> **Frame-by-frame shape edits**
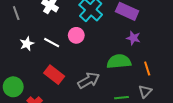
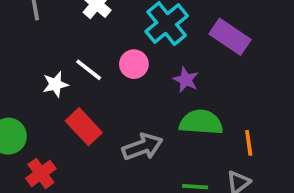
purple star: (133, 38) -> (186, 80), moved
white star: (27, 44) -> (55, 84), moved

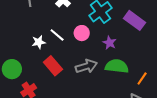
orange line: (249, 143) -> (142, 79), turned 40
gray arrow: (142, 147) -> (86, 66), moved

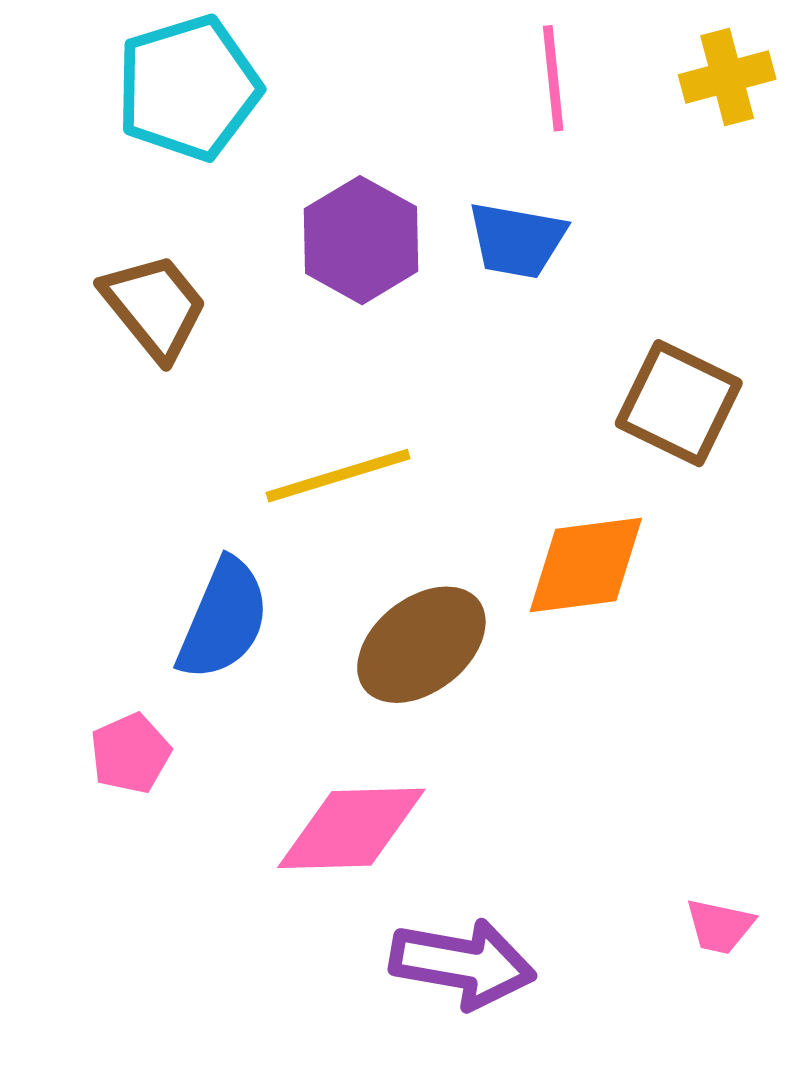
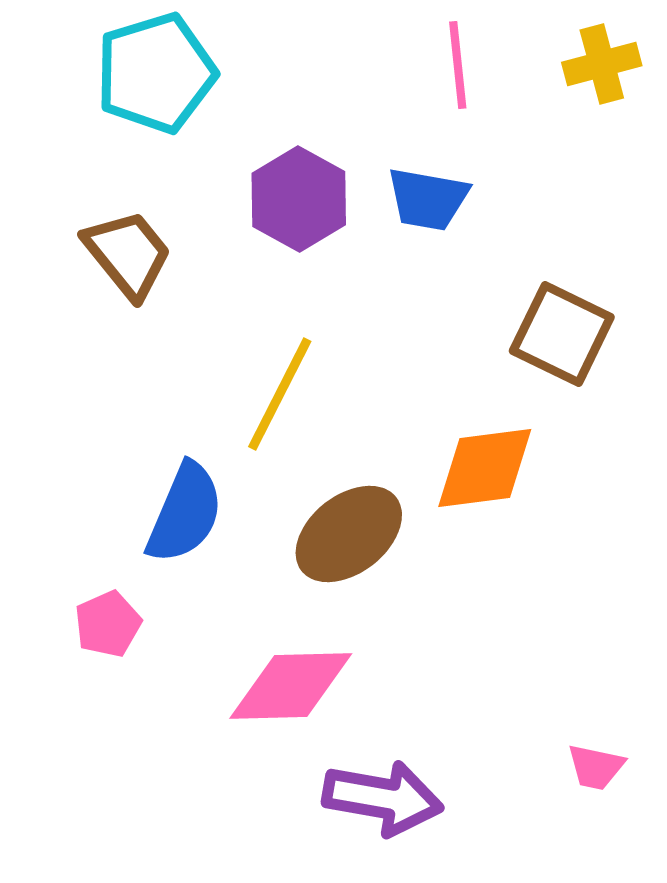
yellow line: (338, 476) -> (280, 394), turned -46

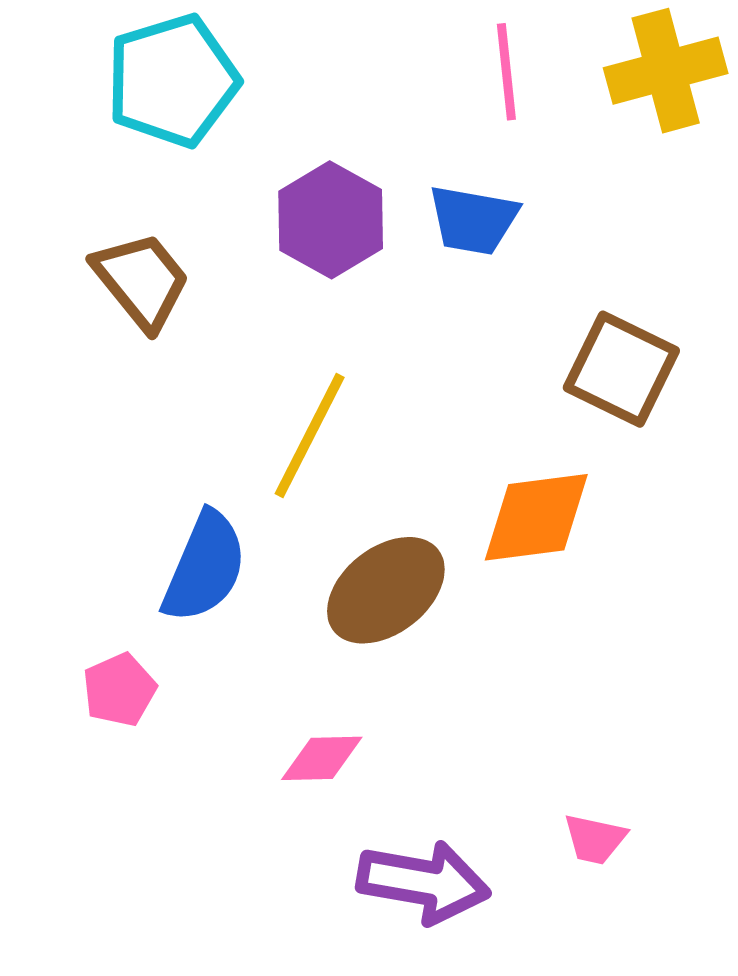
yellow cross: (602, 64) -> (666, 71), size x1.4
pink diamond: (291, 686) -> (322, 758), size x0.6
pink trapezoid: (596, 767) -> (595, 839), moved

> **The problem**
Taking each record in turn, retype it exactly and drop any picture.

> **Solution to the exercise**
purple star: (133, 38) -> (186, 80), moved
white star: (27, 44) -> (55, 84), moved

orange line: (249, 143) -> (142, 79), turned 40
gray arrow: (142, 147) -> (86, 66), moved

yellow line: (338, 476) -> (280, 394), turned -46

yellow cross: (602, 64) -> (666, 71), size x1.4
pink diamond: (291, 686) -> (322, 758), size x0.6
pink trapezoid: (596, 767) -> (595, 839), moved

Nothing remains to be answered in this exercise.